(Exercise): Starting at the first line of the data, please print exactly those lines through the one that holds "(424, 522) = (351, 74): turquoise", omitting every picture.

(Records for the task):

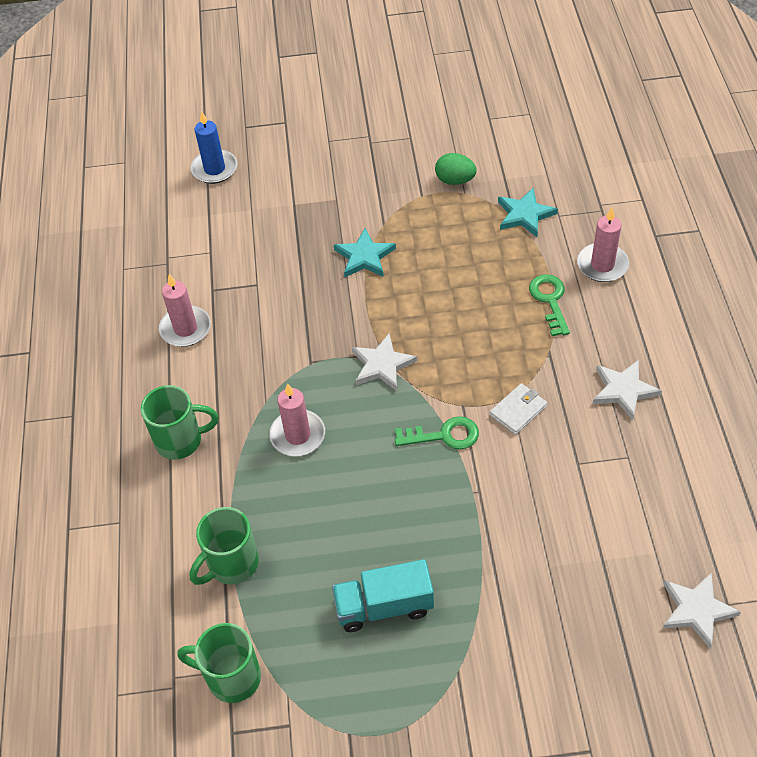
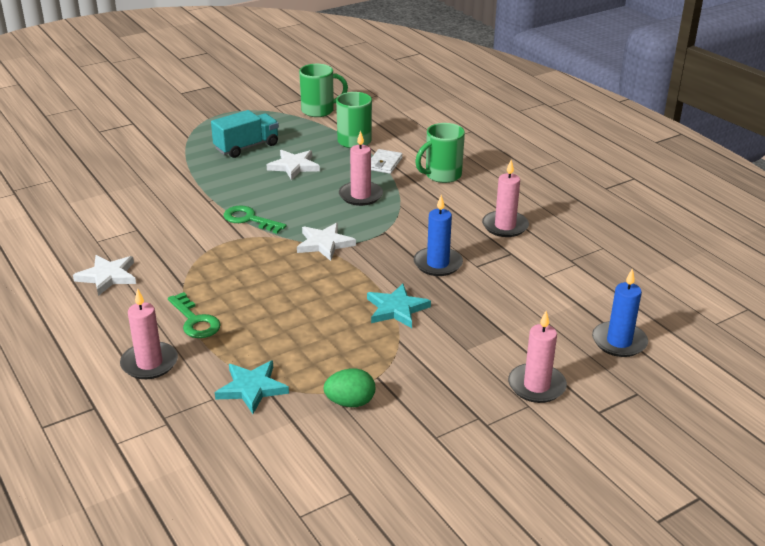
camera: 150 degrees right, 20 degrees down
(290, 298) = (438, 264): none -> blue candle
(310, 153) = (536, 386): none -> pink candle
(444, 435) = (249, 219): green key -> green key turned 60 degrees clockwise
(518, 410) = (196, 245): white wallet -> white wallet (384, 164)
(697, 610) = (36, 186): white star -> white star (294, 166)

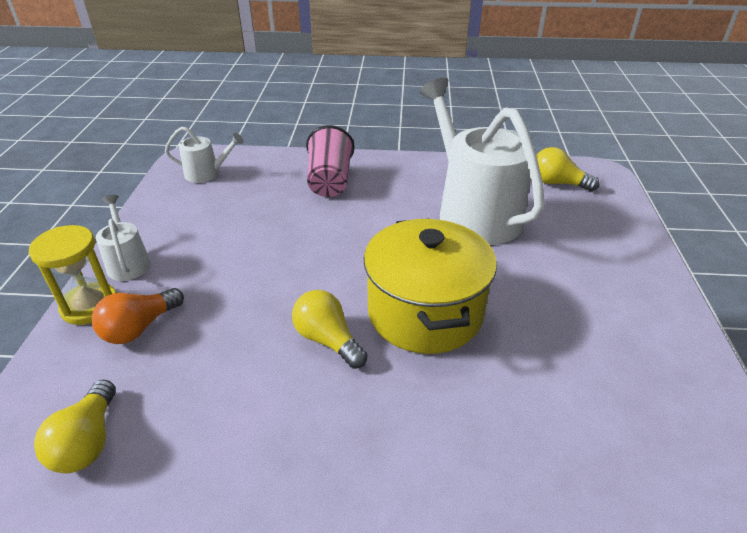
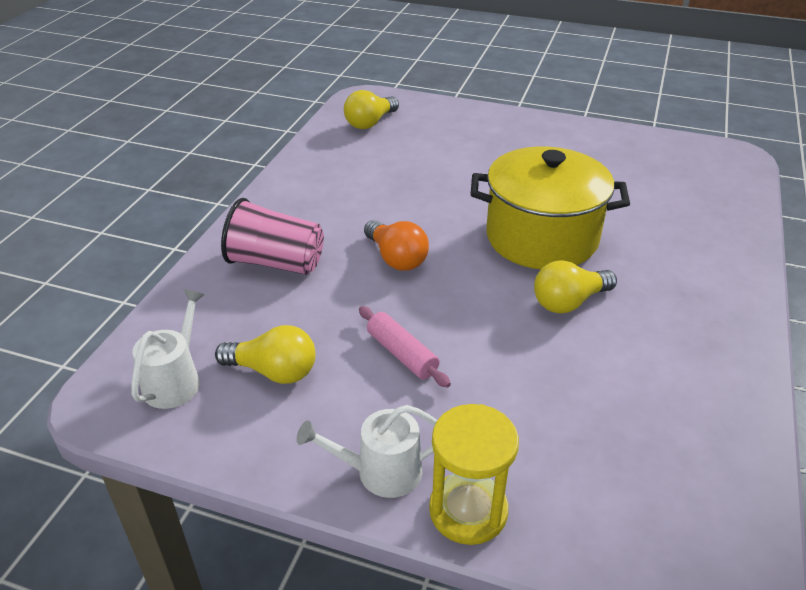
camera: 75 degrees left, 0 degrees up
(88, 441) = (697, 491): yellow light bulb -> yellow light bulb (274, 371)
(139, 328) = (523, 453): orange light bulb -> orange light bulb (396, 258)
(241, 253) = (402, 354): none -> pink rolling pin
(474, 212) = (396, 178): white watering can -> none

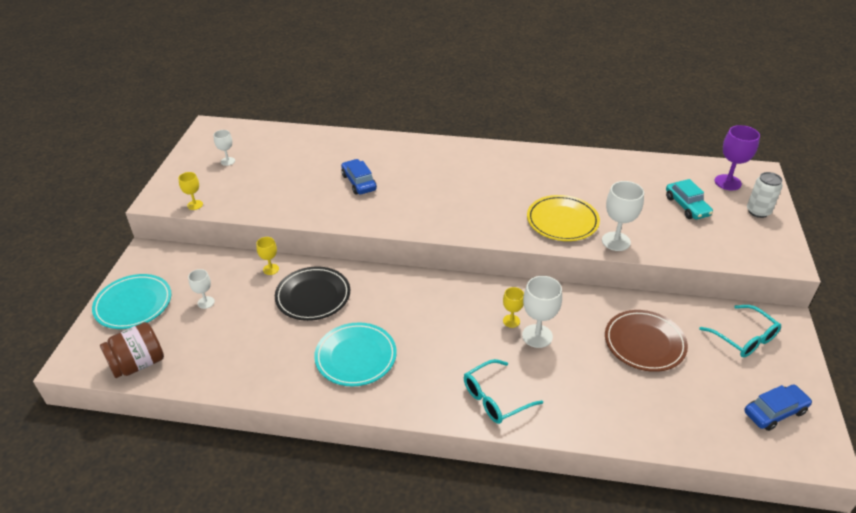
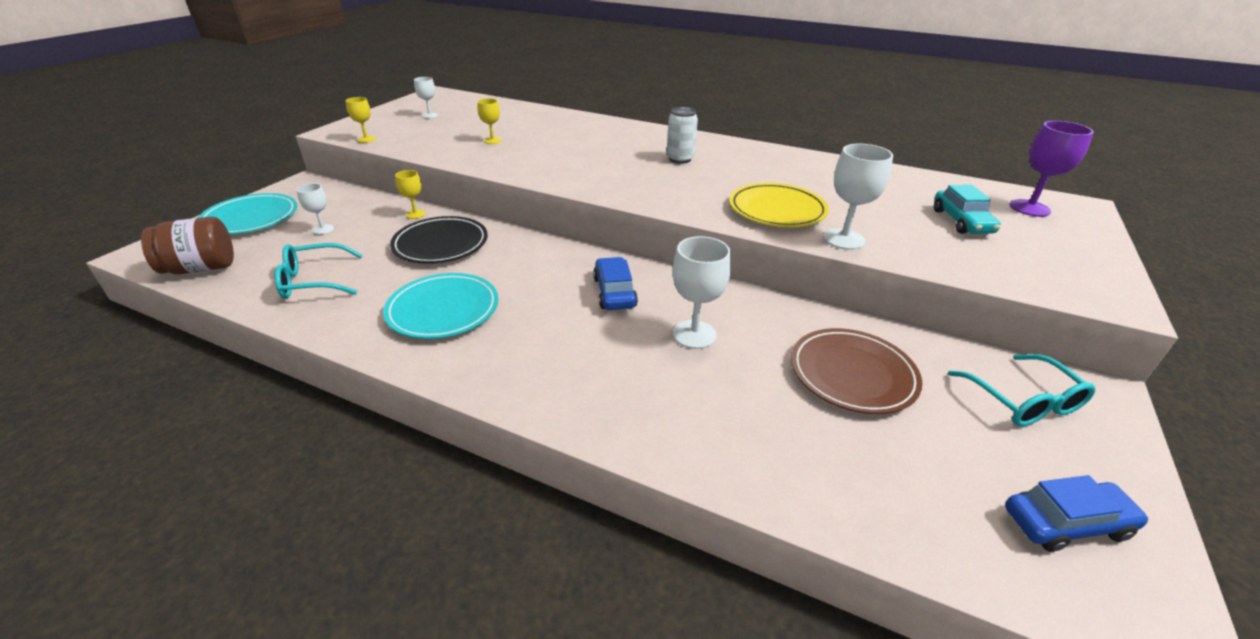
camera: 15 degrees right, 5 degrees down
(359, 182) = (550, 146): blue car -> blue car (614, 292)
(496, 398) = (595, 395): turquoise glasses -> turquoise glasses (315, 281)
(511, 321) = (667, 311): yellow goblet -> yellow goblet (492, 140)
(758, 211) = (1073, 242): white can -> white can (680, 159)

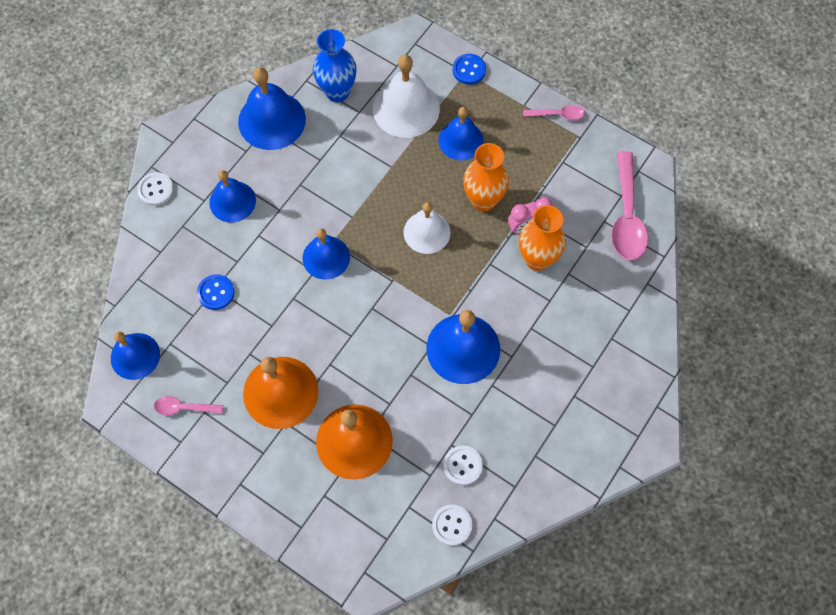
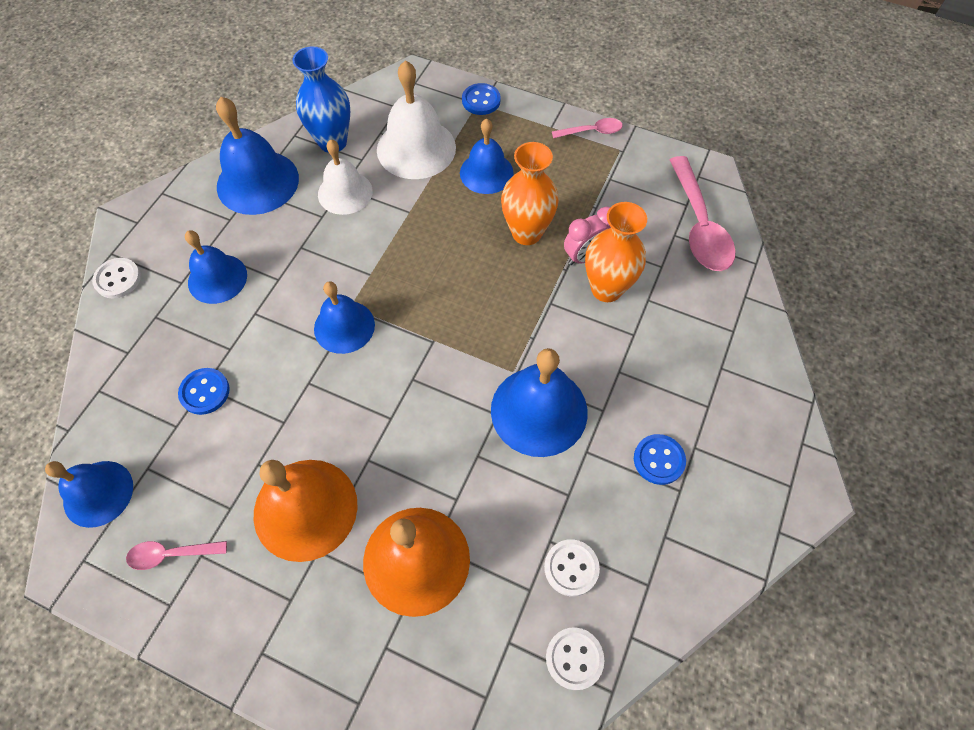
camera: 10 degrees left, 5 degrees down
(427, 232) = (465, 278): white bell -> white bell (345, 192)
(544, 400) = (659, 460): none -> blue button

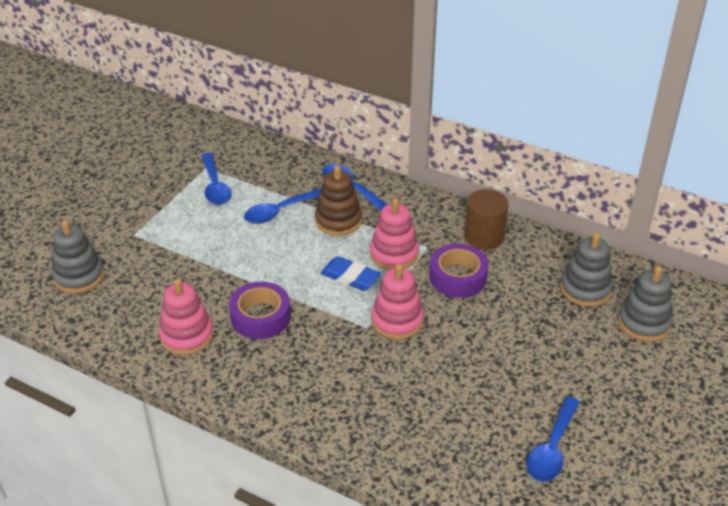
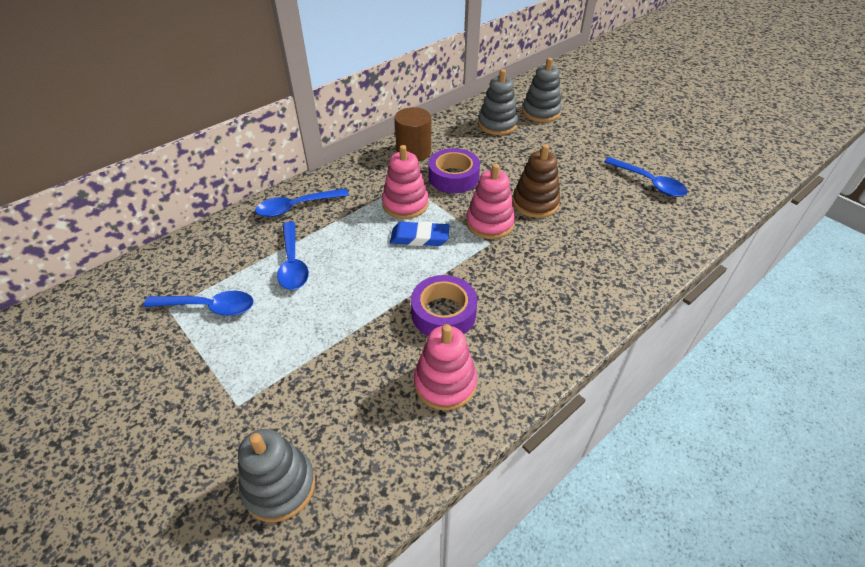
camera: 70 degrees left, 5 degrees up
(338, 220) = (336, 226): brown stacking toy -> brown stacking toy (535, 203)
(350, 277) = (419, 237): blue eraser -> blue eraser turned 45 degrees clockwise

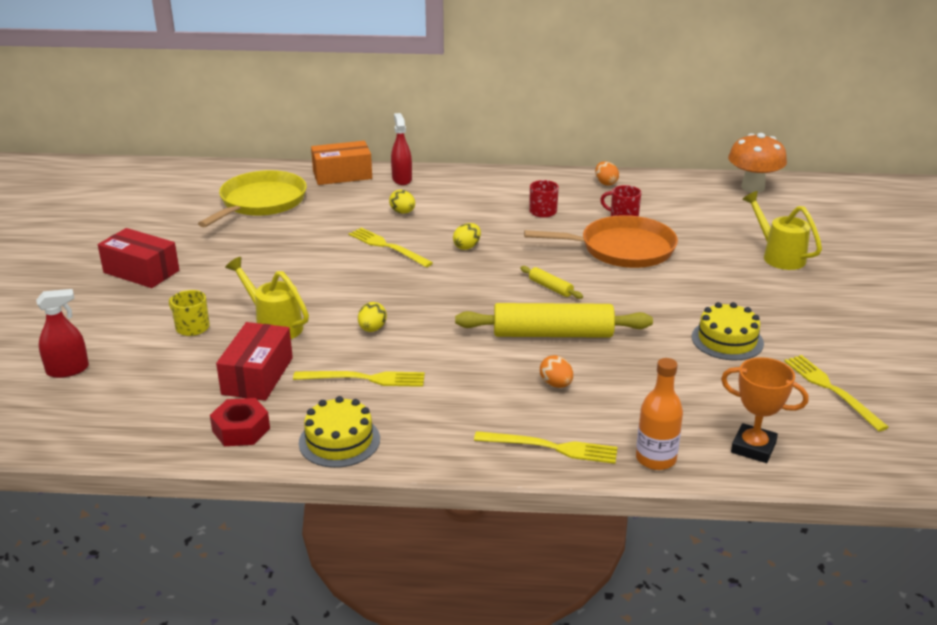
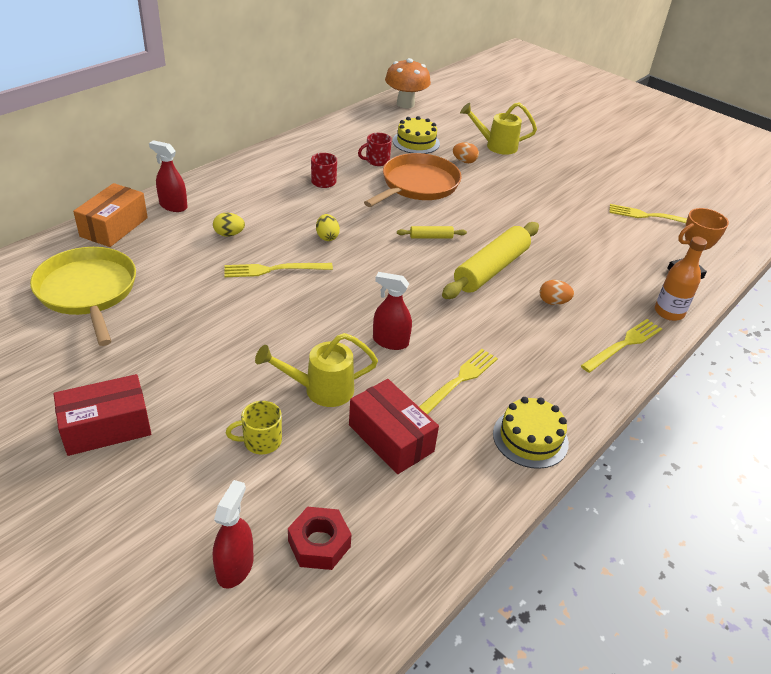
camera: 55 degrees left, 10 degrees up
(241, 429) = (463, 487): red nut -> red nut (319, 544)
(372, 329) = (390, 341): yellow egg -> red spray bottle
(605, 183) = (321, 139): orange egg -> orange egg (464, 161)
(727, 340) = (568, 215): yellow cake -> yellow cake (416, 142)

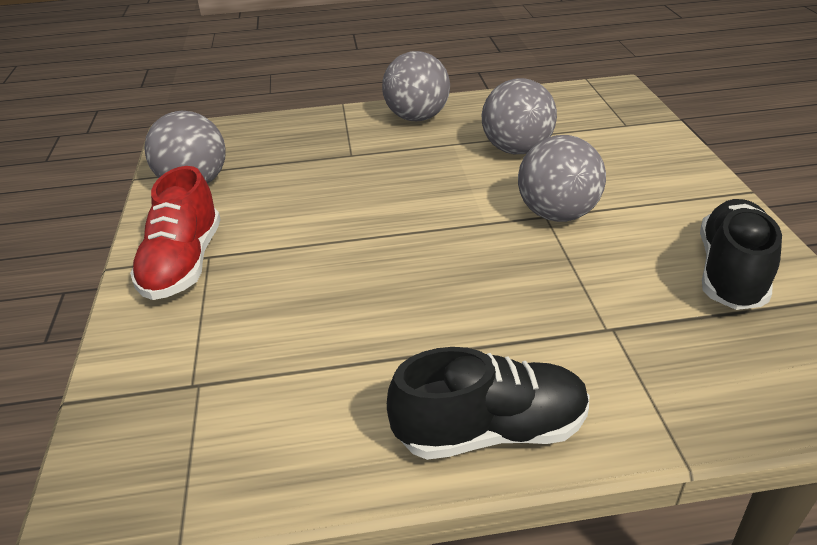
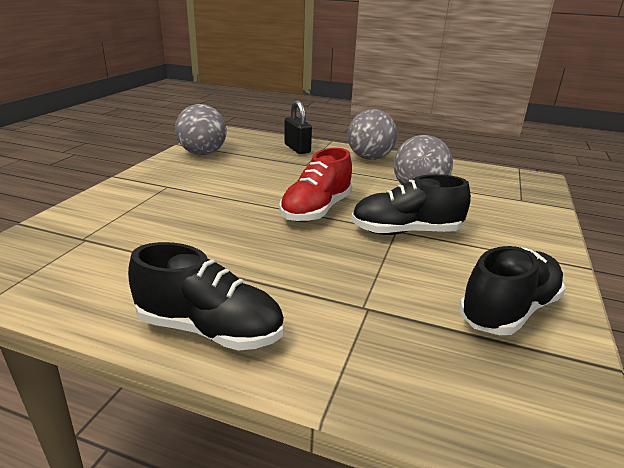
camera: 25 degrees right, 10 degrees down
(183, 263) = (150, 185): red shoe -> red shoe (316, 210)
(313, 131) = (297, 149): none -> black padlock
(557, 214) = (405, 232): grey ball -> black shoe

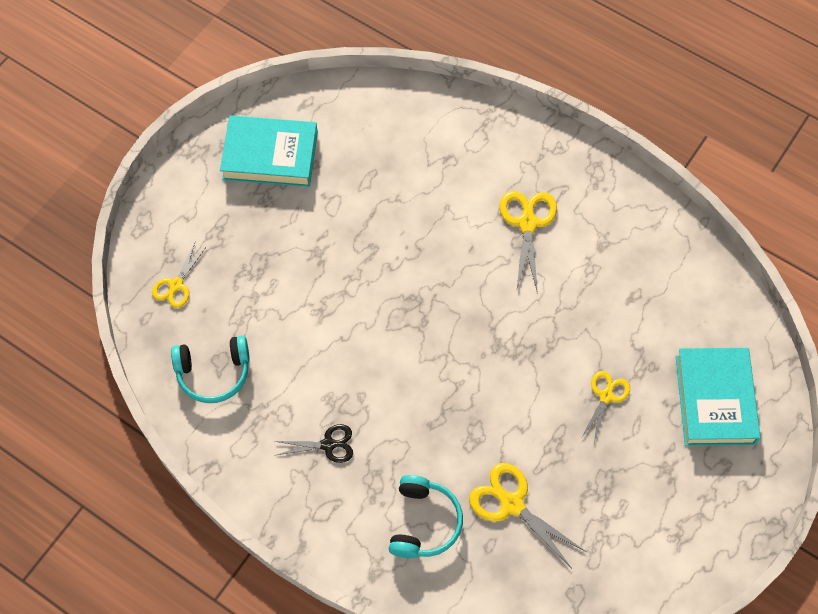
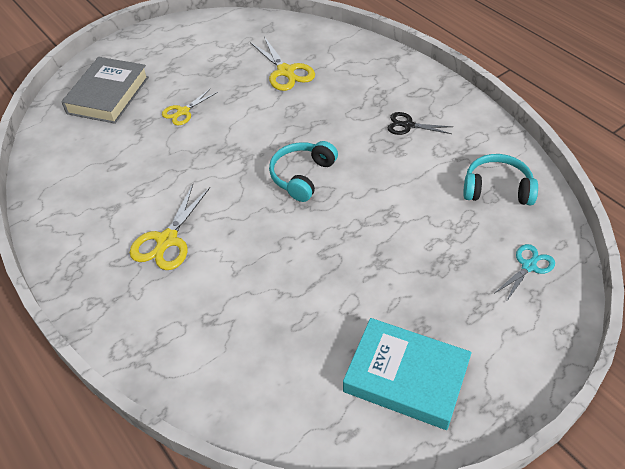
camera: 160 degrees left, 15 degrees down
(176, 285) = (528, 266): yellow scissors -> turquoise scissors
(424, 522) = (351, 74): turquoise headphones -> turquoise headphones (302, 176)
(714, 399) = (108, 95): turquoise book -> grey book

(Written solution):
camera: 150 degrees right, 20 degrees down
(290, 298) = (438, 264): none -> blue candle
(310, 153) = (536, 386): none -> pink candle
(444, 435) = (249, 219): green key -> green key turned 60 degrees clockwise
(518, 410) = (196, 245): white wallet -> white wallet (384, 164)
(697, 610) = (36, 186): white star -> white star (294, 166)

camera: 75 degrees left, 0 degrees up
(88, 441) = (697, 491): yellow light bulb -> yellow light bulb (274, 371)
(139, 328) = (523, 453): orange light bulb -> orange light bulb (396, 258)
(241, 253) = (402, 354): none -> pink rolling pin
(474, 212) = (396, 178): white watering can -> none

camera: 15 degrees right, 5 degrees down
(359, 182) = (550, 146): blue car -> blue car (614, 292)
(496, 398) = (595, 395): turquoise glasses -> turquoise glasses (315, 281)
(511, 321) = (667, 311): yellow goblet -> yellow goblet (492, 140)
(758, 211) = (1073, 242): white can -> white can (680, 159)

camera: 10 degrees left, 5 degrees down
(427, 232) = (465, 278): white bell -> white bell (345, 192)
(544, 400) = (659, 460): none -> blue button

camera: 70 degrees left, 5 degrees up
(338, 220) = (336, 226): brown stacking toy -> brown stacking toy (535, 203)
(350, 277) = (419, 237): blue eraser -> blue eraser turned 45 degrees clockwise

camera: 55 degrees left, 10 degrees up
(241, 429) = (463, 487): red nut -> red nut (319, 544)
(372, 329) = (390, 341): yellow egg -> red spray bottle
(605, 183) = (321, 139): orange egg -> orange egg (464, 161)
(727, 340) = (568, 215): yellow cake -> yellow cake (416, 142)

camera: 25 degrees right, 10 degrees down
(183, 263) = (150, 185): red shoe -> red shoe (316, 210)
(313, 131) = (297, 149): none -> black padlock
(557, 214) = (405, 232): grey ball -> black shoe

camera: 160 degrees left, 15 degrees down
(176, 285) = (528, 266): yellow scissors -> turquoise scissors
(424, 522) = (351, 74): turquoise headphones -> turquoise headphones (302, 176)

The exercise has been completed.